REQUIRED ACTION: When you reach the line that contains "(263, 326) = (899, 550): green", begin copying exactly, and continue through the last line of the data; no pictures belong in the copy.
-- PROVIDED ENTRIES follows --
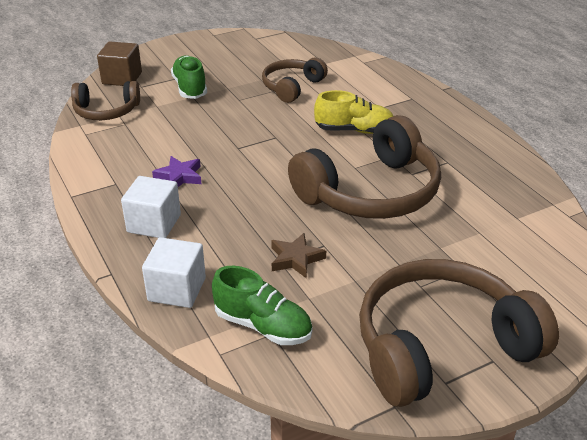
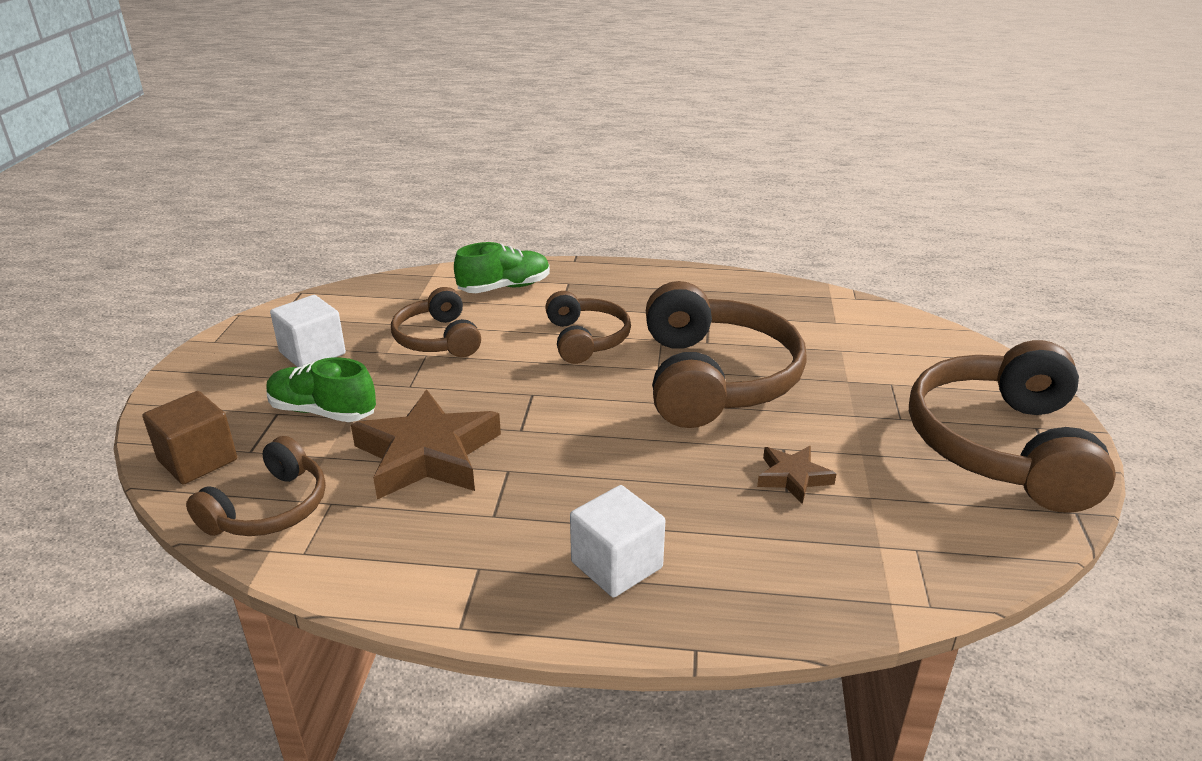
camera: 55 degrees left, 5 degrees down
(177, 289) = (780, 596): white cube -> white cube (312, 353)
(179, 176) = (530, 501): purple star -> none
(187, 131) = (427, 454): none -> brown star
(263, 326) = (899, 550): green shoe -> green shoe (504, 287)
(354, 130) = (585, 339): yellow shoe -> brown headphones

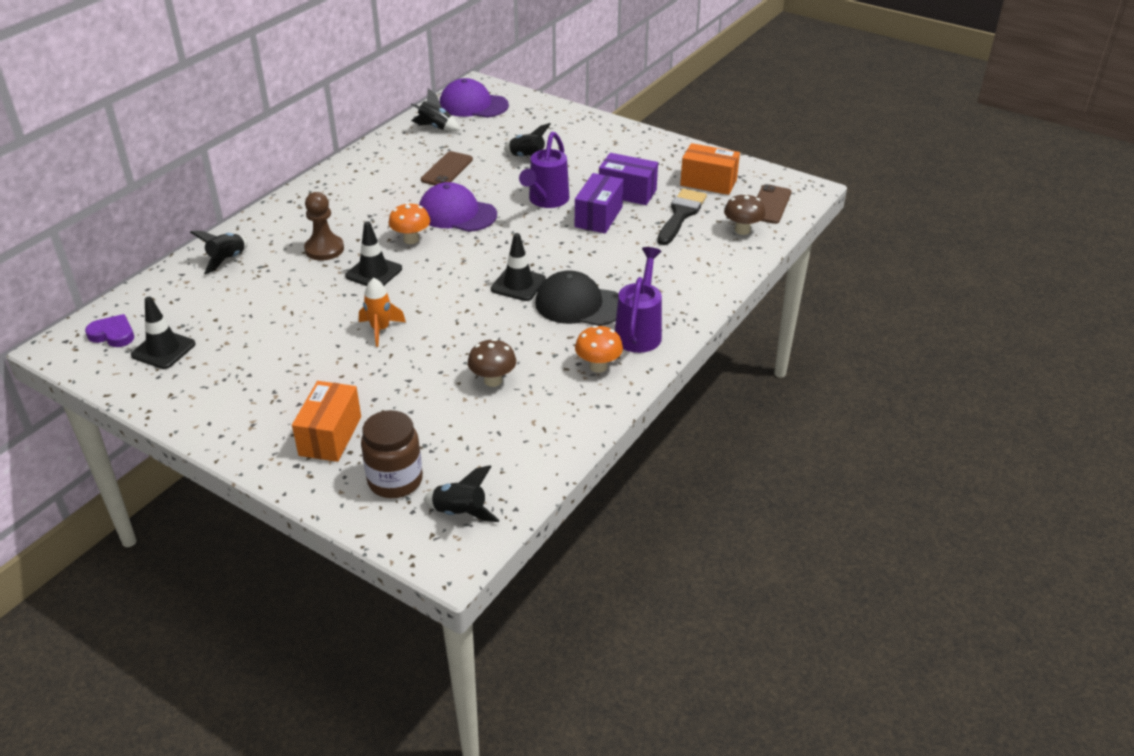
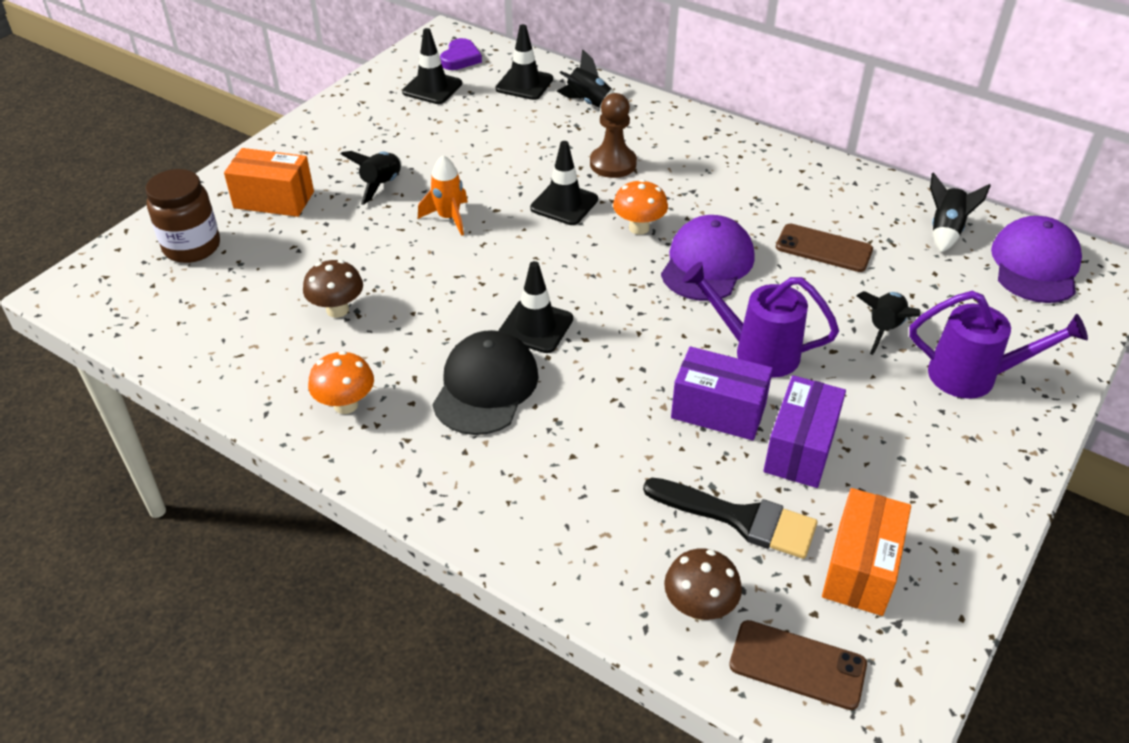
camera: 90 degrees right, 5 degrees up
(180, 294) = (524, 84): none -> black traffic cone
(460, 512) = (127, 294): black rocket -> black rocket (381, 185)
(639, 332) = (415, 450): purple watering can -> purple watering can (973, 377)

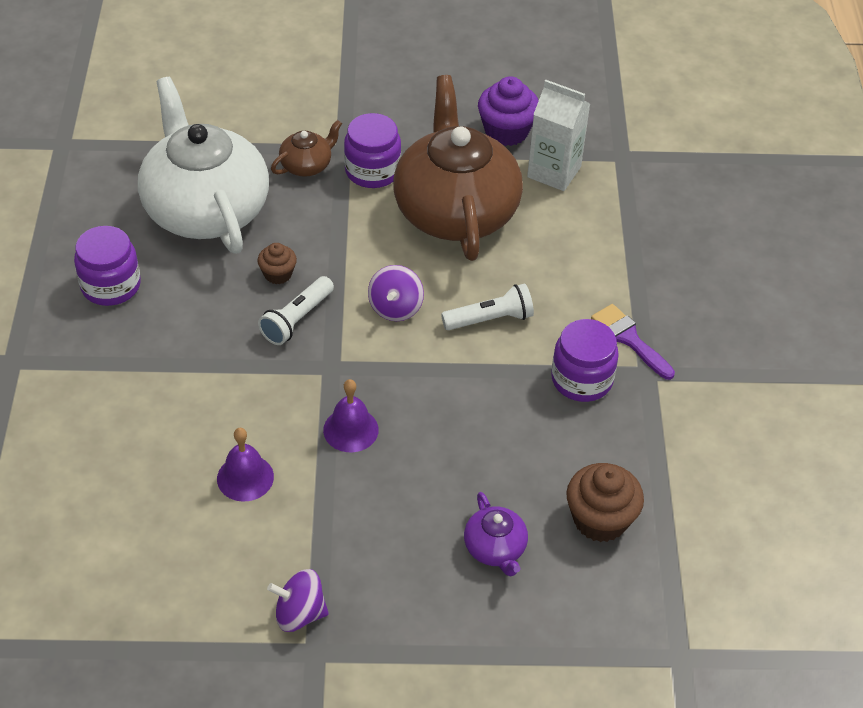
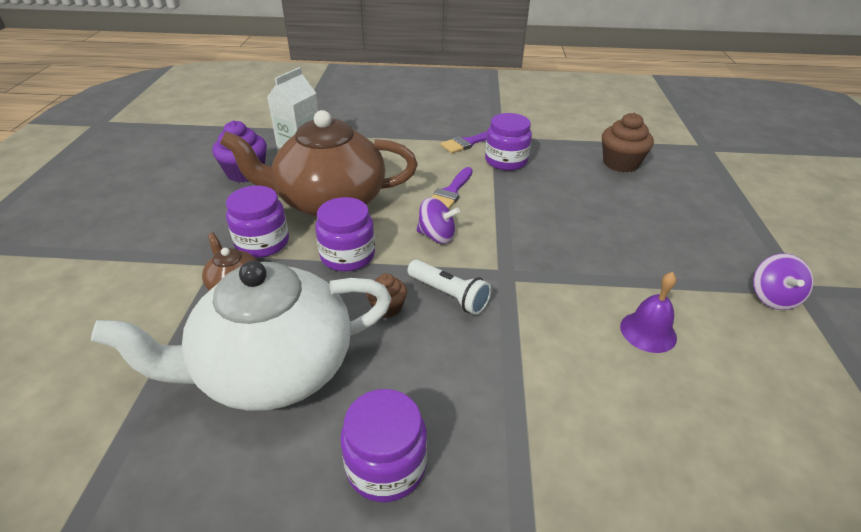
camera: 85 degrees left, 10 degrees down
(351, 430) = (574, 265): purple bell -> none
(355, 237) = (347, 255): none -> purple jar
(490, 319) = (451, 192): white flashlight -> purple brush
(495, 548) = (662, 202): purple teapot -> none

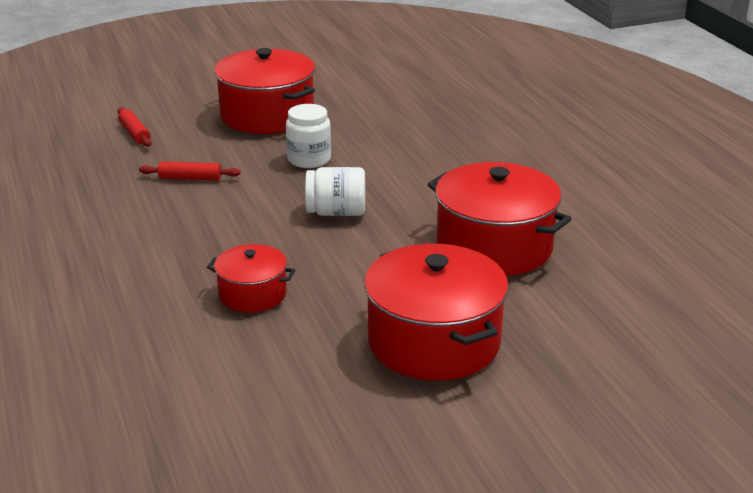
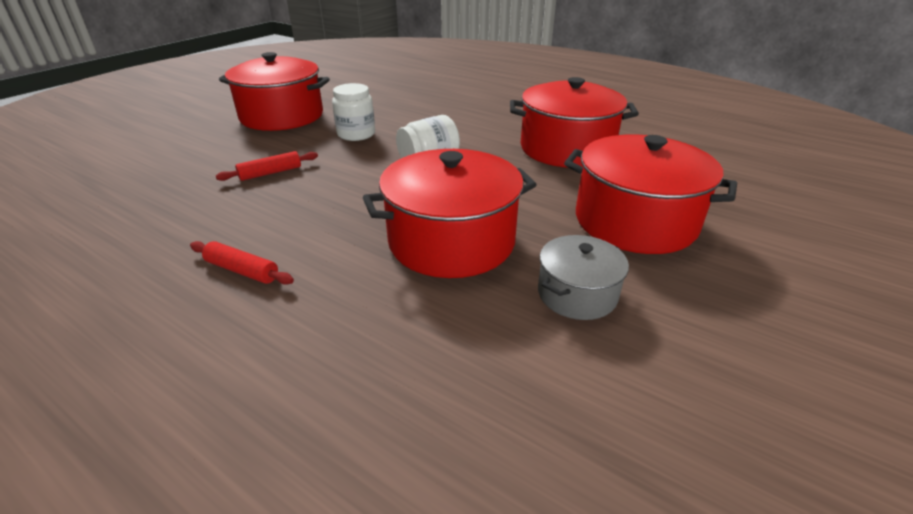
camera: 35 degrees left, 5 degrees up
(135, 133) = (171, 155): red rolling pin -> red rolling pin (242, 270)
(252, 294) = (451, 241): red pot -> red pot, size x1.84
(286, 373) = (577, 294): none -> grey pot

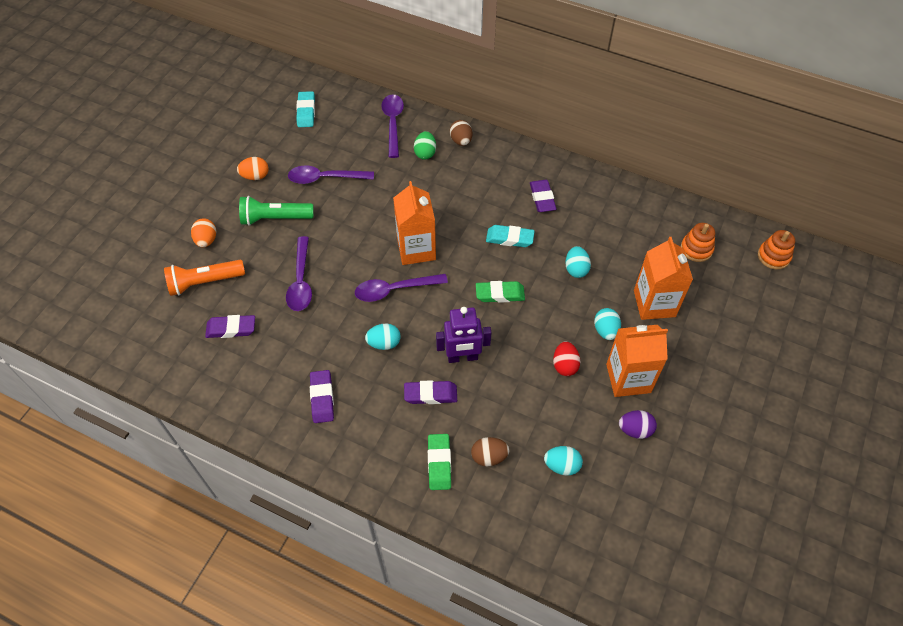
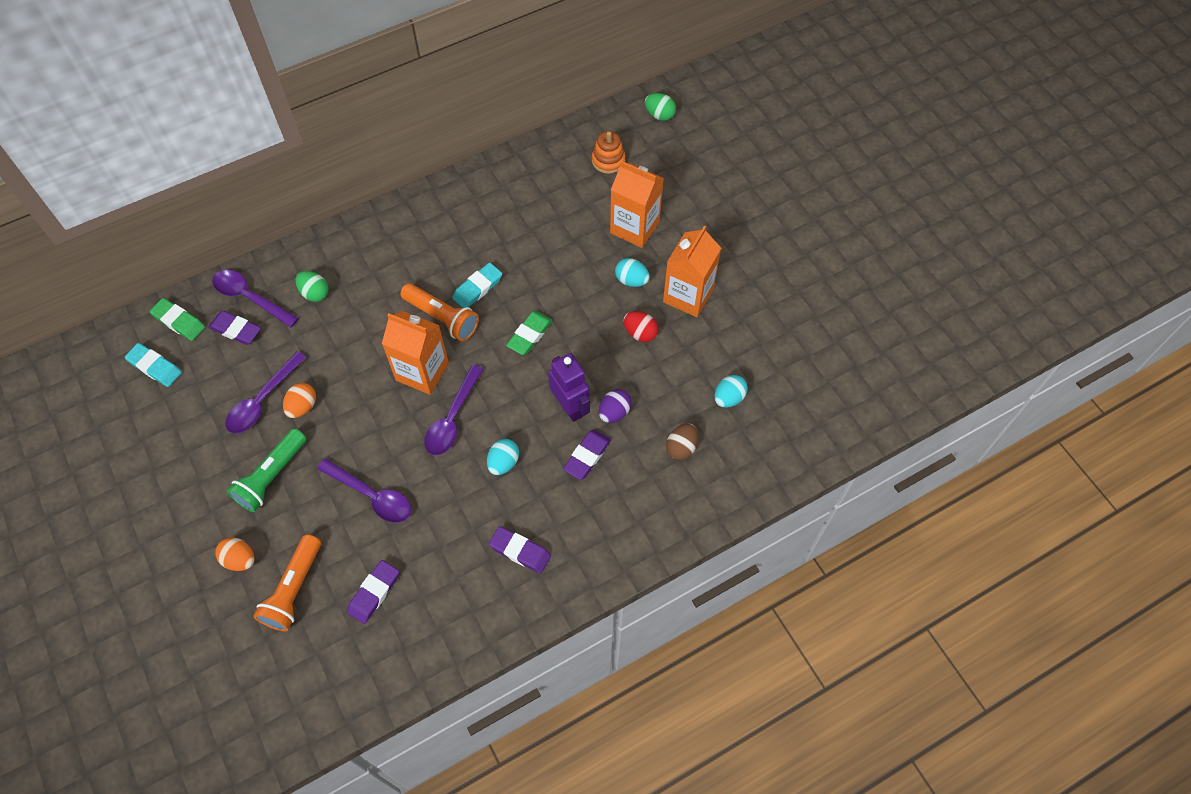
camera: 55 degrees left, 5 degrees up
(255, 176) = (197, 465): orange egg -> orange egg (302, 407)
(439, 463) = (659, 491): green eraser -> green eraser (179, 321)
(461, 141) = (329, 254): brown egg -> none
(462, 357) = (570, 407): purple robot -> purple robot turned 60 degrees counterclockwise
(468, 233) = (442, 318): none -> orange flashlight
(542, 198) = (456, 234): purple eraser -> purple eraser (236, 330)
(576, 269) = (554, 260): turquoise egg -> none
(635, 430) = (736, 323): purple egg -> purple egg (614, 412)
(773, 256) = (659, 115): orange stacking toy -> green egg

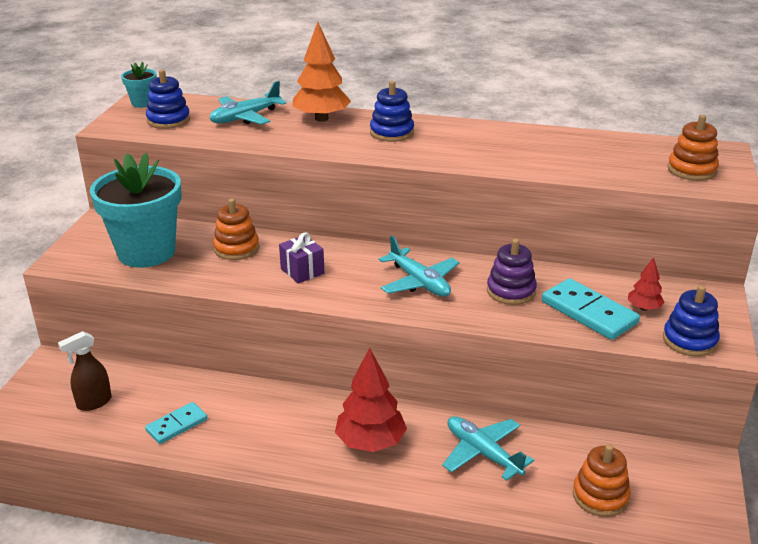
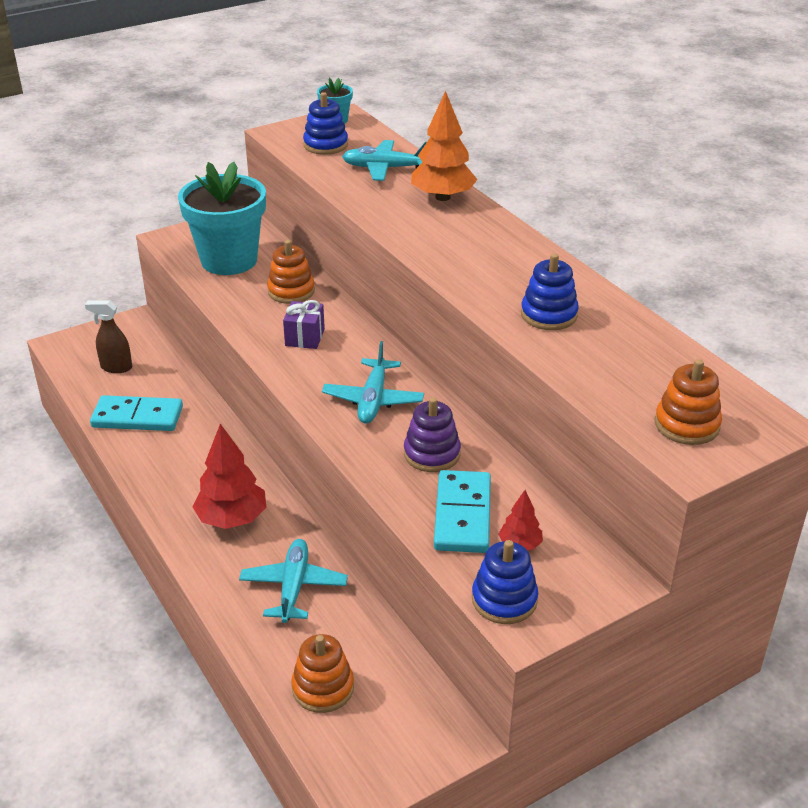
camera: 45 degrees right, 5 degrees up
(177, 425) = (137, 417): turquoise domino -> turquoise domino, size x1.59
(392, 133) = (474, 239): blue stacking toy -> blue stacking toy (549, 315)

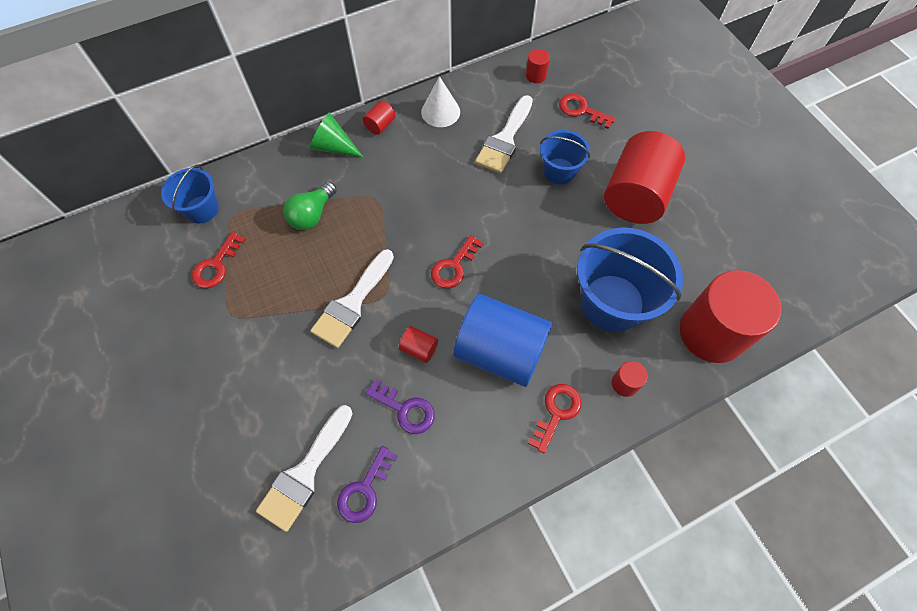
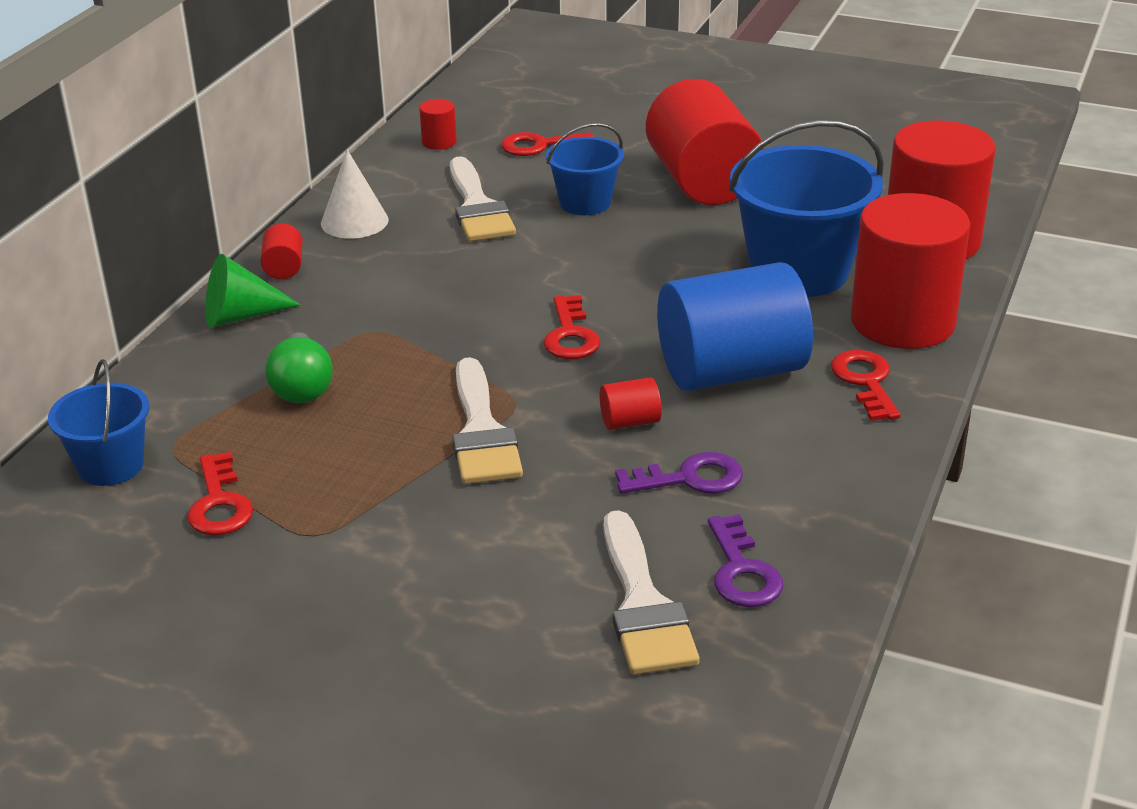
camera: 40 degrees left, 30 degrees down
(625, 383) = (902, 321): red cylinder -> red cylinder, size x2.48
-- PROVIDED ENTRIES concluded --
RESULT:
(263, 326) = (899, 550): green shoe -> green shoe (504, 287)
(354, 130) = (585, 339): yellow shoe -> brown headphones

camera: 90 degrees right, 5 degrees up
(180, 294) = (524, 84): none -> black traffic cone
(460, 512) = (127, 294): black rocket -> black rocket (381, 185)
(639, 332) = (415, 450): purple watering can -> purple watering can (973, 377)

camera: 85 degrees left, 10 degrees down
(351, 430) = (574, 265): purple bell -> none
(355, 237) = (347, 255): none -> purple jar
(490, 319) = (451, 192): white flashlight -> purple brush
(495, 548) = (662, 202): purple teapot -> none

camera: 35 degrees left, 5 degrees up
(135, 133) = (171, 155): red rolling pin -> red rolling pin (242, 270)
(252, 294) = (451, 241): red pot -> red pot, size x1.84
(286, 373) = (577, 294): none -> grey pot

camera: 55 degrees left, 5 degrees up
(255, 176) = (197, 465): orange egg -> orange egg (302, 407)
(439, 463) = (659, 491): green eraser -> green eraser (179, 321)
(461, 141) = (329, 254): brown egg -> none
(462, 357) = (570, 407): purple robot -> purple robot turned 60 degrees counterclockwise
(468, 233) = (442, 318): none -> orange flashlight
(542, 198) = (456, 234): purple eraser -> purple eraser (236, 330)
(576, 269) = (554, 260): turquoise egg -> none
(635, 430) = (736, 323): purple egg -> purple egg (614, 412)
(773, 256) = (659, 115): orange stacking toy -> green egg

camera: 45 degrees right, 5 degrees up
(177, 425) = (137, 417): turquoise domino -> turquoise domino, size x1.59
(392, 133) = (474, 239): blue stacking toy -> blue stacking toy (549, 315)

camera: 40 degrees left, 30 degrees down
(625, 383) = (902, 321): red cylinder -> red cylinder, size x2.48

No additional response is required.